(Detected change data)
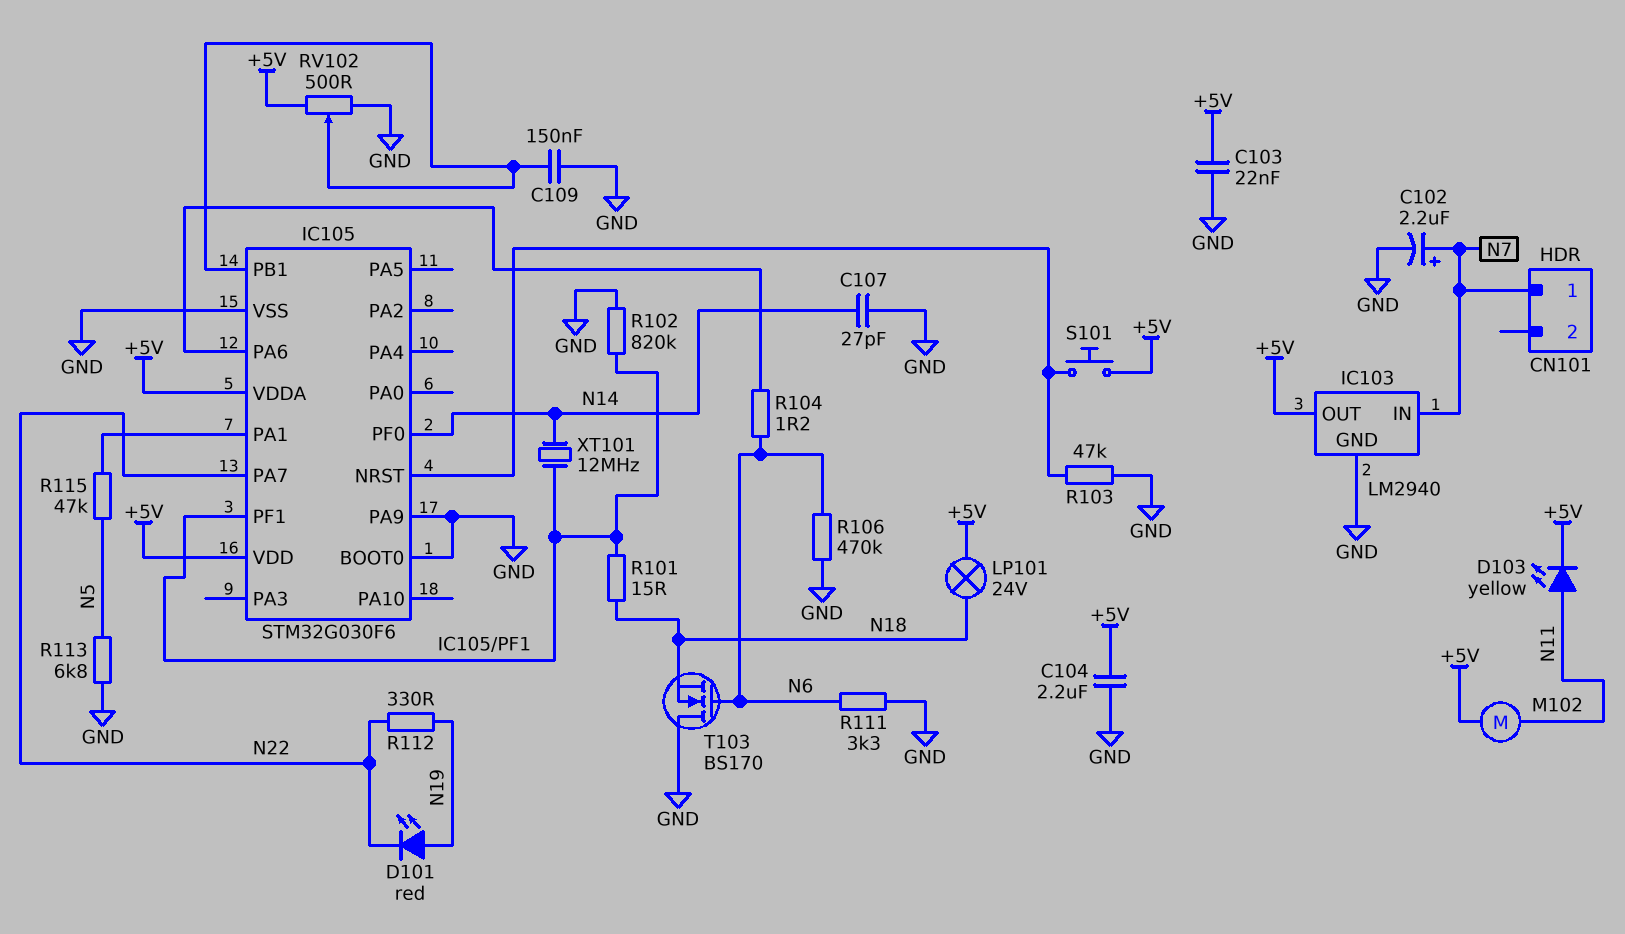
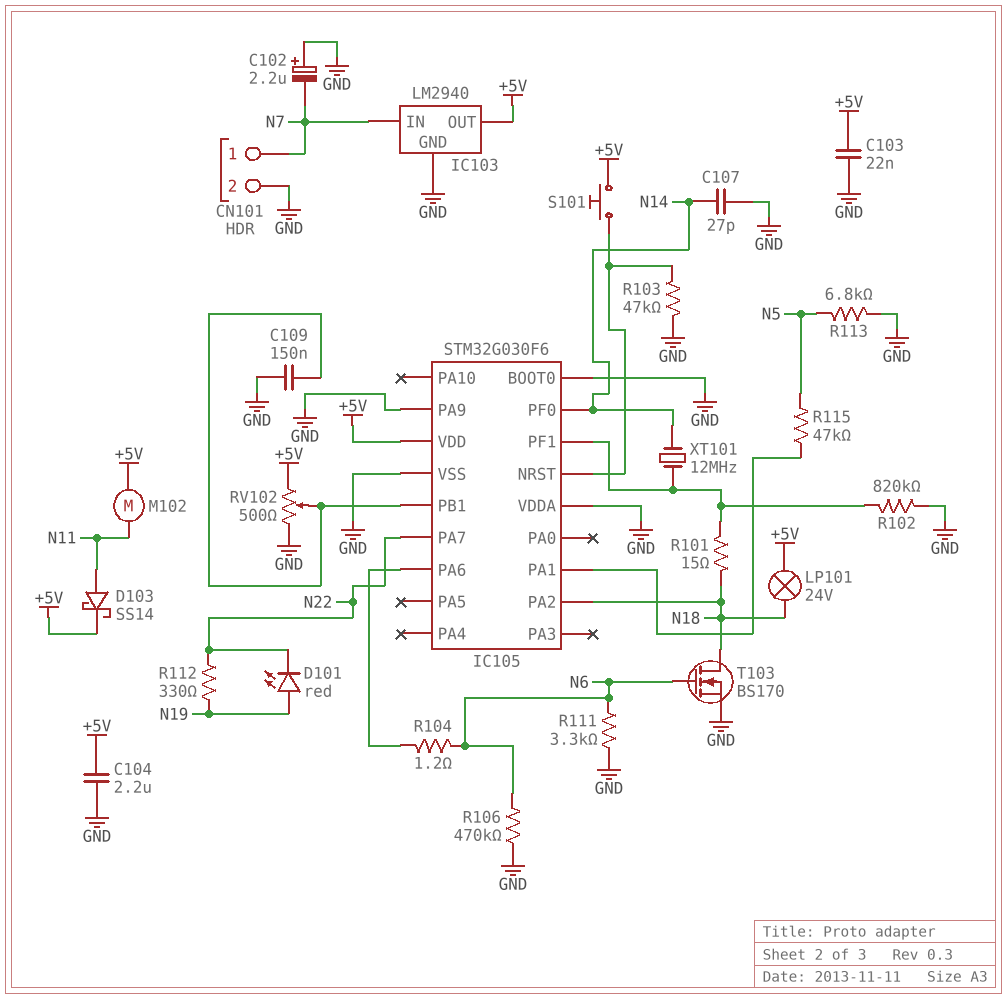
C102: 2.2uF (plus N7, minus GND) -> 2.2uF (plus GND, minus N7)
CN101 pin 2: none -> GND
D103: LED yellow (A N11, K +5V) -> schottky SS14 (A N11, K +5V)
IC105 pin PA2: none -> N18
IC105 pin VDDA: +5V -> GND
T103: NMOS BS170 (G N6, D GND, S N18) -> NMOS BS170 (G N6, D N18, S GND)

• [Work item]:
Copy out each line of the entries where the word "none" is found.

• [Response]:
CN101 pin 2: none -> GND
IC105 pin PA2: none -> N18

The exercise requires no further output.